> _Data for analysis_:

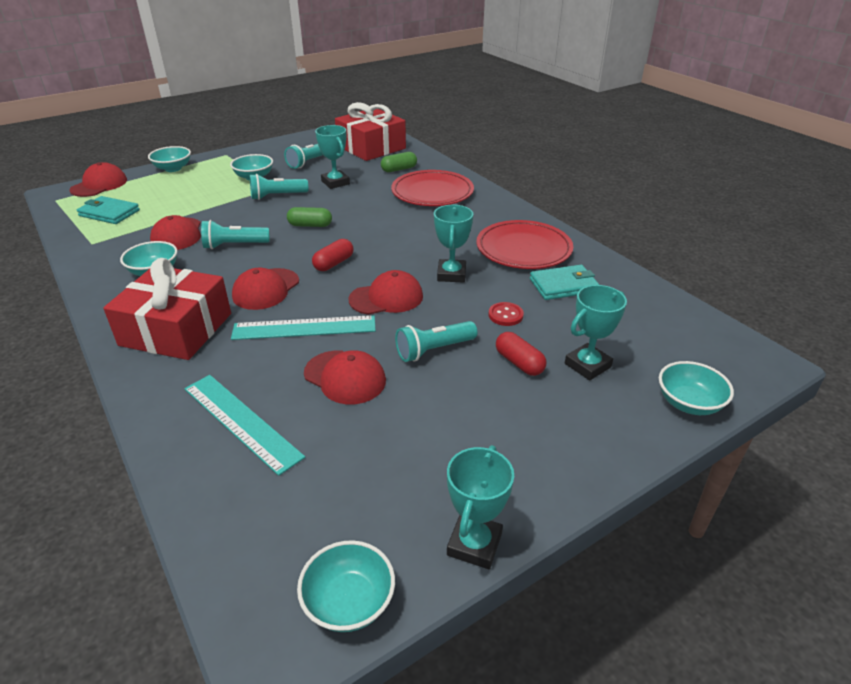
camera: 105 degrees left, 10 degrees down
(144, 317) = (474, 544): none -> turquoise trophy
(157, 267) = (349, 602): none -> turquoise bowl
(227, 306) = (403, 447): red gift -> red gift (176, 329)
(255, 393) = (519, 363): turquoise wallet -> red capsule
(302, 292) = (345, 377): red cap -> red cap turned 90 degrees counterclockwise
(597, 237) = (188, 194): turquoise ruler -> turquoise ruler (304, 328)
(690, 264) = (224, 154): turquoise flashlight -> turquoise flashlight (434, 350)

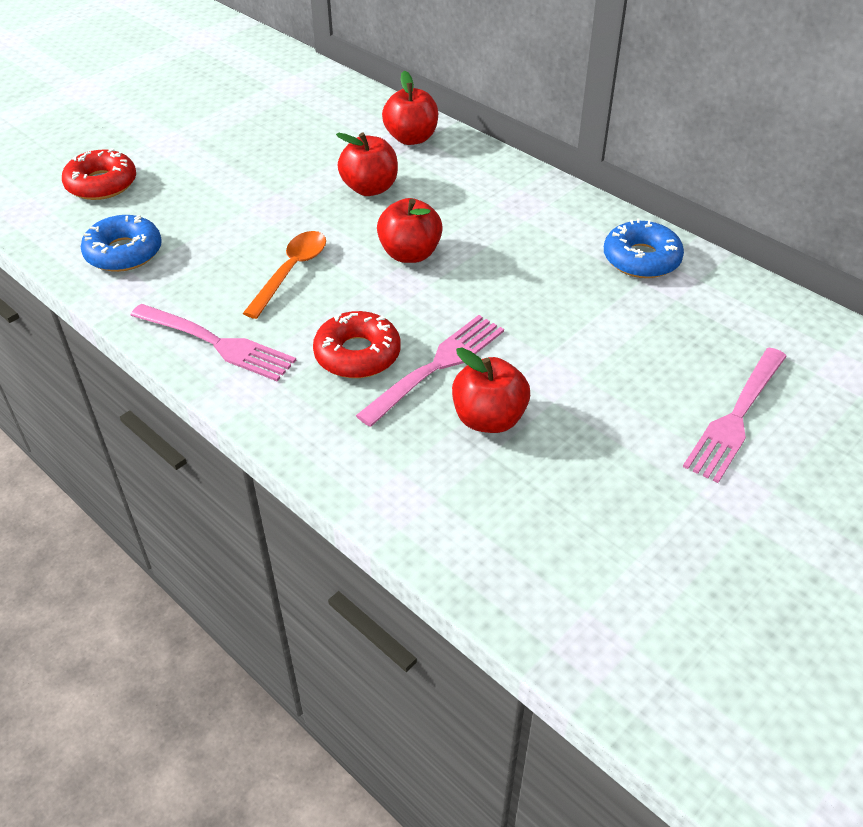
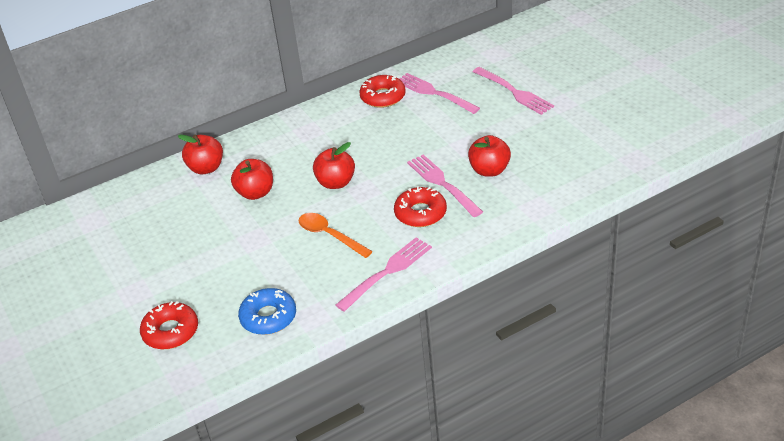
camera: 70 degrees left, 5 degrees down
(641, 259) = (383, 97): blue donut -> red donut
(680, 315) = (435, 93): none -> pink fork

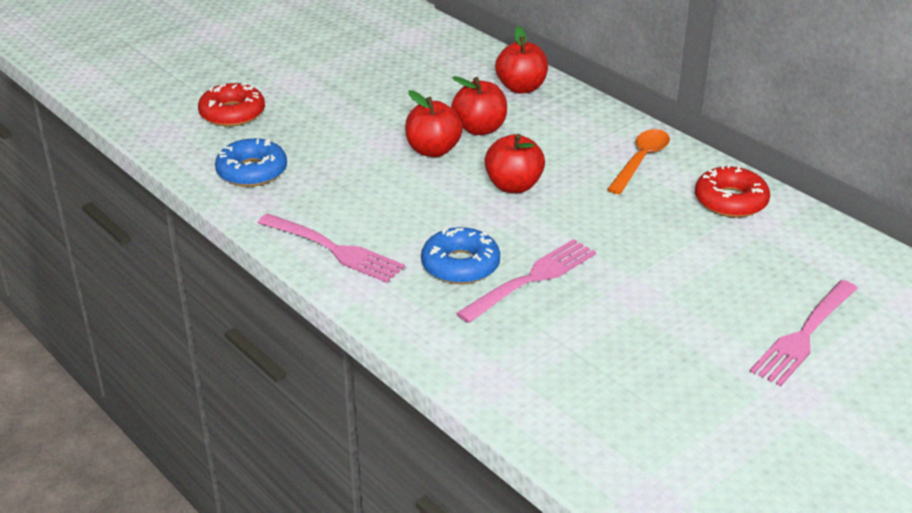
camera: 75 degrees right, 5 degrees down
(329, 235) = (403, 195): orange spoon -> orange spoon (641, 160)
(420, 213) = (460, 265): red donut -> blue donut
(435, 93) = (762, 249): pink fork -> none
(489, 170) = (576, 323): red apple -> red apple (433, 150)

> _Problem details_:
The required output is every line from the one containing "(157, 267) = (349, 602): none" through the last line of the data above, restated exactly and without pictures.

> _Finished task_:
(157, 267) = (349, 602): none -> turquoise bowl
(227, 306) = (403, 447): red gift -> red gift (176, 329)
(255, 393) = (519, 363): turquoise wallet -> red capsule
(302, 292) = (345, 377): red cap -> red cap turned 90 degrees counterclockwise
(597, 237) = (188, 194): turquoise ruler -> turquoise ruler (304, 328)
(690, 264) = (224, 154): turquoise flashlight -> turquoise flashlight (434, 350)

camera: 70 degrees left, 5 degrees down
(641, 259) = (383, 97): blue donut -> red donut
(680, 315) = (435, 93): none -> pink fork

camera: 75 degrees right, 5 degrees down
(329, 235) = (403, 195): orange spoon -> orange spoon (641, 160)
(420, 213) = (460, 265): red donut -> blue donut
(435, 93) = (762, 249): pink fork -> none
(489, 170) = (576, 323): red apple -> red apple (433, 150)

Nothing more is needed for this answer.